→ **EXERCISE DETAILS**
Go to the line in the entries below that holds "TR102: NPN (B" and repeat exactly from there through the line that holds "U101 pin OUT: GND -> +5V", inclusive.

→ **RECORDED DATA**
>>>

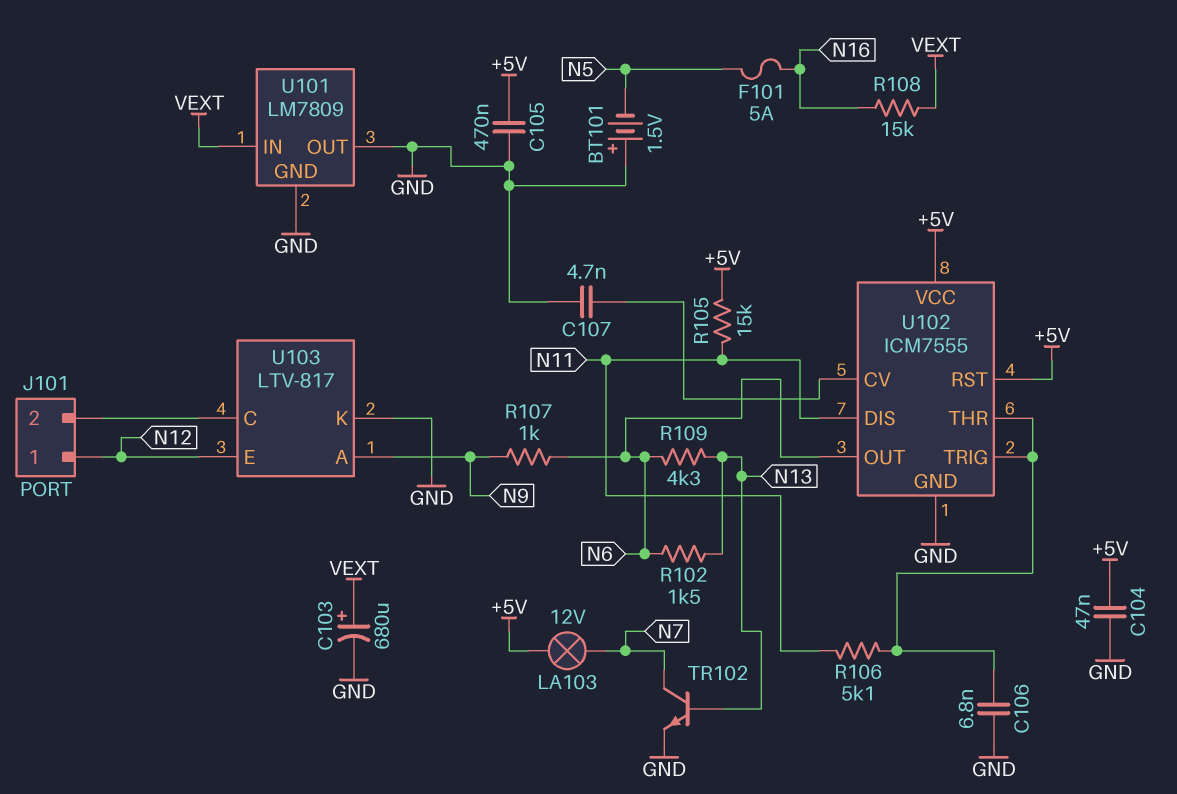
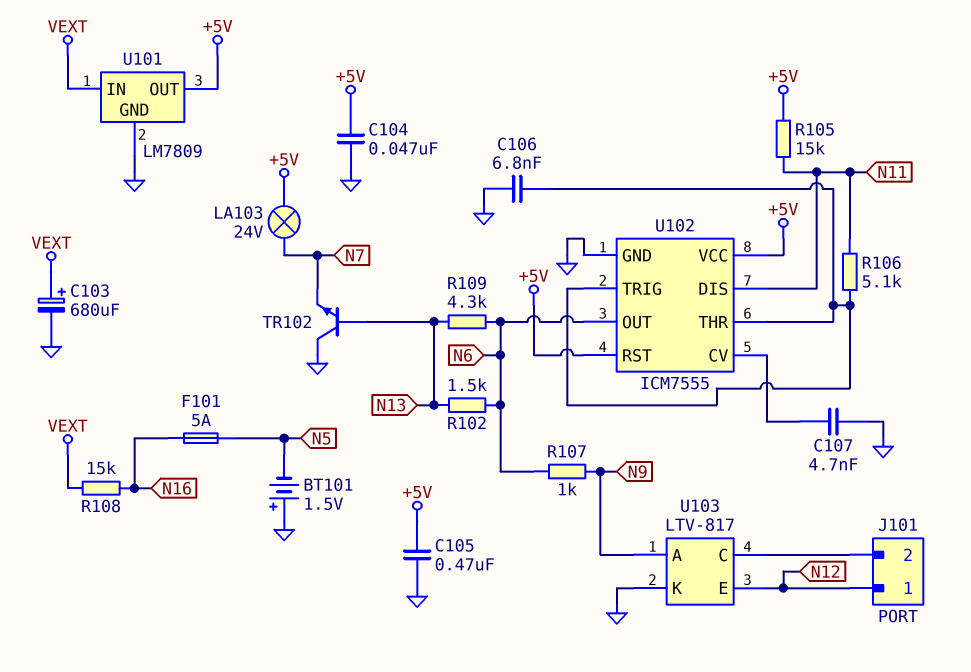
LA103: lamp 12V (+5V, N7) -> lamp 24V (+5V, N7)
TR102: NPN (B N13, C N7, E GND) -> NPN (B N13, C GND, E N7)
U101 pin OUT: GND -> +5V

<<<
>>>

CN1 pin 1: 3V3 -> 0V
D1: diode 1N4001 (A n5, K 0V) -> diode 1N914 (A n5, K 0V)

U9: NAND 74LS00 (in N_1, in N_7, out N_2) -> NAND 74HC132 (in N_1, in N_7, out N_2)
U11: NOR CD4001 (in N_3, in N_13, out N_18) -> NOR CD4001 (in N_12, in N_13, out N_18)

<<<

→ **EXPECTED OUTPUT**
TR102: NPN (B N13, C N7, E GND) -> NPN (B N13, C GND, E N7)
U101 pin OUT: GND -> +5V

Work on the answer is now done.